RECORDED INFORMATION:
..........

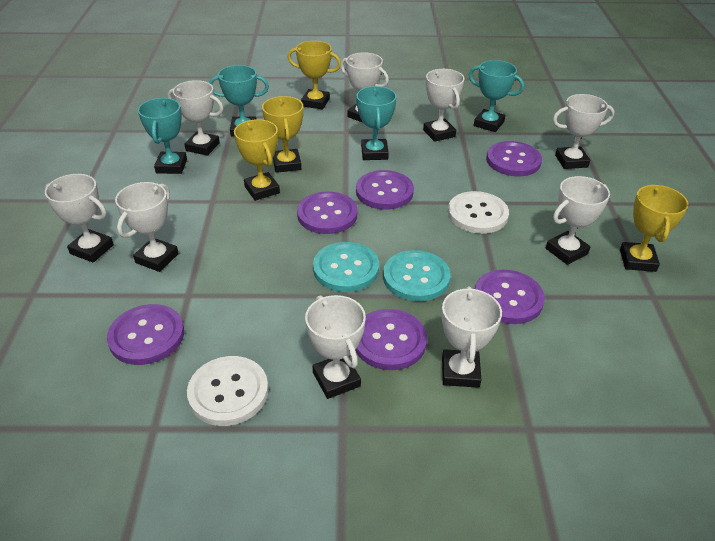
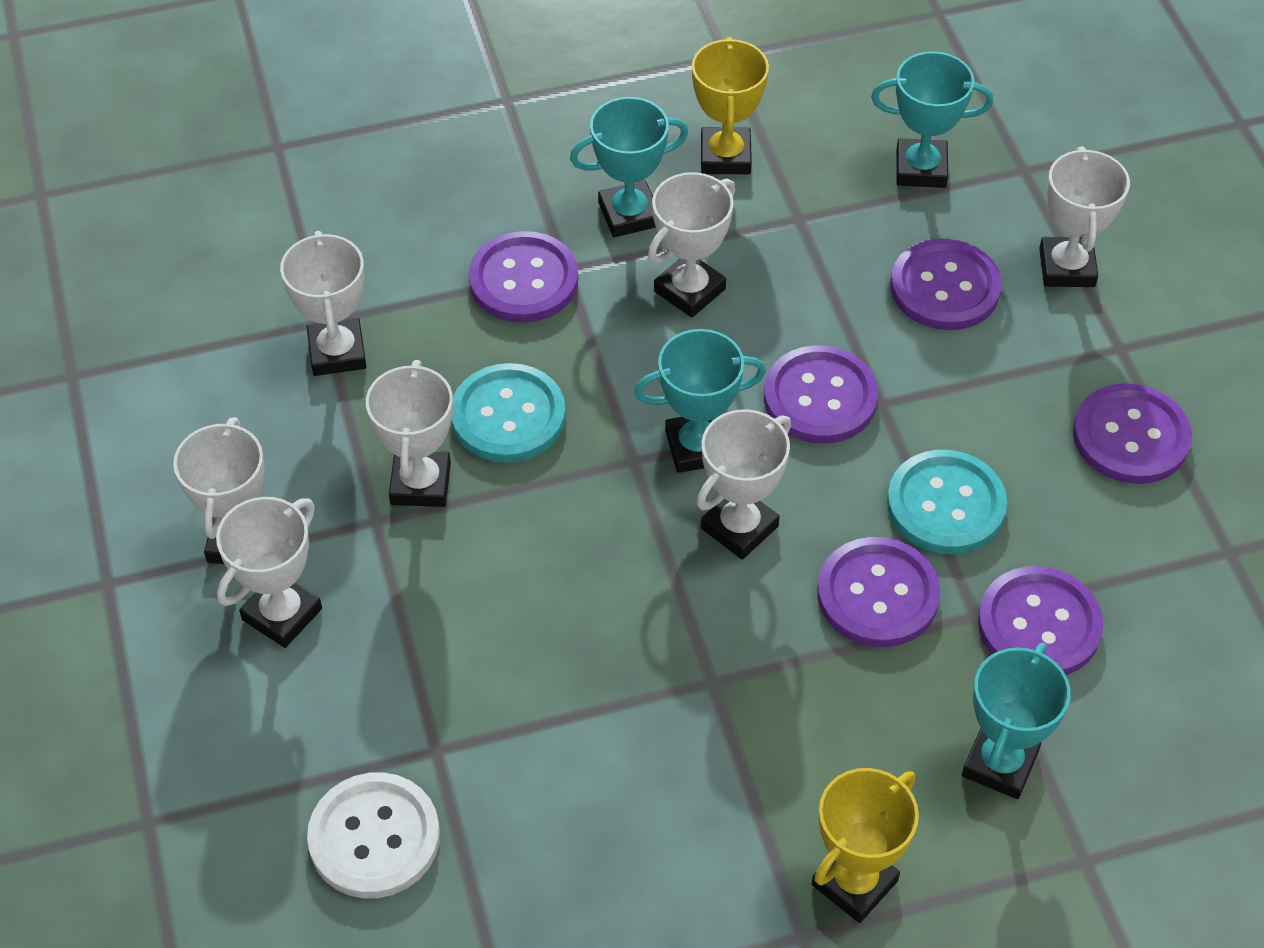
white button: 2 -> 1
white trophy: 9 -> 7
yellow trophy: 4 -> 2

..........

DIRECTIONS: Quote the material word for word, dropping any images it holds.

ANSWER TO THIS TASK:
white button: 2 -> 1
white trophy: 9 -> 7
yellow trophy: 4 -> 2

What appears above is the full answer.